==== Input material

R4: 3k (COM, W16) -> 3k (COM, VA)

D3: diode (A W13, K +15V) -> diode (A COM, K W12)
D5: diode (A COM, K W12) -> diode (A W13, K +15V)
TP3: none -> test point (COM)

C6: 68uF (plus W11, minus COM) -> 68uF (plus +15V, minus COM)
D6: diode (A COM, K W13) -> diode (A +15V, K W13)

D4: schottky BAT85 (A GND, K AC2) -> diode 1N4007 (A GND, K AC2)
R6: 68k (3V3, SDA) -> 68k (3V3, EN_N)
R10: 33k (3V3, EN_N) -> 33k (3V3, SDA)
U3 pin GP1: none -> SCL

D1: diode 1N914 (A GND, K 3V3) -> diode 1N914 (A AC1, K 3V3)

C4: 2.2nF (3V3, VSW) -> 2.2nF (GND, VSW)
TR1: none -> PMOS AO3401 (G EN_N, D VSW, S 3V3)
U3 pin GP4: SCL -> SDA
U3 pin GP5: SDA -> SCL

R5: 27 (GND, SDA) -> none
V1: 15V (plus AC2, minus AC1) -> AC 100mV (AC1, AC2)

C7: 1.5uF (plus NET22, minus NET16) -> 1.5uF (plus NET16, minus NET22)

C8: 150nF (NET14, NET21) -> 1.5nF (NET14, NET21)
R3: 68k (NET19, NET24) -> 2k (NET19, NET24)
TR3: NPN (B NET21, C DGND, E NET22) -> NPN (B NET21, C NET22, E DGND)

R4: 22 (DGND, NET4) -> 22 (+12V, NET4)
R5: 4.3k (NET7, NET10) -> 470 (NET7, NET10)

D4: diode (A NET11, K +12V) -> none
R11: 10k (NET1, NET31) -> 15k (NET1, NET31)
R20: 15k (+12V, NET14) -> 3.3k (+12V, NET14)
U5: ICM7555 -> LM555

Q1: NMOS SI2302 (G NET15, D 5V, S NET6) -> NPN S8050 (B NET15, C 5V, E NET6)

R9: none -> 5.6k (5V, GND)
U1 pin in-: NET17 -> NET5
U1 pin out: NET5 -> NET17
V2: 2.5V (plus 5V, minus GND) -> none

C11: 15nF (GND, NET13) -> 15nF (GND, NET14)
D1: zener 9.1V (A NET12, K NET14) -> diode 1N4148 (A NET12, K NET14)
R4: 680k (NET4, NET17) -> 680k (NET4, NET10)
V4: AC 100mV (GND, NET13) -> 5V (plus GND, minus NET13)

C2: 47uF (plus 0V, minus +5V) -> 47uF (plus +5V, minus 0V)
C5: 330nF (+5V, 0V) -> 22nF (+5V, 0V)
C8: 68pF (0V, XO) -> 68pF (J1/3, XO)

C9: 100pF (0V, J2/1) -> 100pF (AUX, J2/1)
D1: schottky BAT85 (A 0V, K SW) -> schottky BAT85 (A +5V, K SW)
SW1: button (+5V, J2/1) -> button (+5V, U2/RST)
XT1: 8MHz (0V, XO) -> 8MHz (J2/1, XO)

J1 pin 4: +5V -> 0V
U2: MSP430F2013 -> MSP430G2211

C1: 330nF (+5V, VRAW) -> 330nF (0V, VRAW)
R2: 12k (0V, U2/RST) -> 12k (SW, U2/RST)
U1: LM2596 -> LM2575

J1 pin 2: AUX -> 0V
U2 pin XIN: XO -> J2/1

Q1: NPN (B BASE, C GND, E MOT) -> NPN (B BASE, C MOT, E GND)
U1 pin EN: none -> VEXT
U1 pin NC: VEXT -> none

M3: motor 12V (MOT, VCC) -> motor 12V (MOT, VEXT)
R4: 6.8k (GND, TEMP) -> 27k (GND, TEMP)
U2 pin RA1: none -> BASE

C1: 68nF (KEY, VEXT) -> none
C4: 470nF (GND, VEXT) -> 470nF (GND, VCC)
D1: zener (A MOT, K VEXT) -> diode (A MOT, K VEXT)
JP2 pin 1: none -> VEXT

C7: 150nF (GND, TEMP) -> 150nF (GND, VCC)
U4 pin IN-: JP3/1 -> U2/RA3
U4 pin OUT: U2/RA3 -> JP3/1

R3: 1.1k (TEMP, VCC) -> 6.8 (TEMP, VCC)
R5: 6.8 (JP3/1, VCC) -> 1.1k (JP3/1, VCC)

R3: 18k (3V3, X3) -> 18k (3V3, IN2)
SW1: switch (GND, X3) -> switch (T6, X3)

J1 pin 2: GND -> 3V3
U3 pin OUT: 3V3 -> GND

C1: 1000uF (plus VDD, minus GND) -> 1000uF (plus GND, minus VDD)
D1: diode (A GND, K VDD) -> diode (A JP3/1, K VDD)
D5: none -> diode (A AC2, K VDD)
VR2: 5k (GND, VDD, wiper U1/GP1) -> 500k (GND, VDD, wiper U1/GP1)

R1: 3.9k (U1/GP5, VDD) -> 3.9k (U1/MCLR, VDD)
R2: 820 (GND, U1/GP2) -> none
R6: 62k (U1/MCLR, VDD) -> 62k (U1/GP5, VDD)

========

#### What is expected:
Give the number of lines in the records that contain the string "plus", with no other output.

#### Your response:
7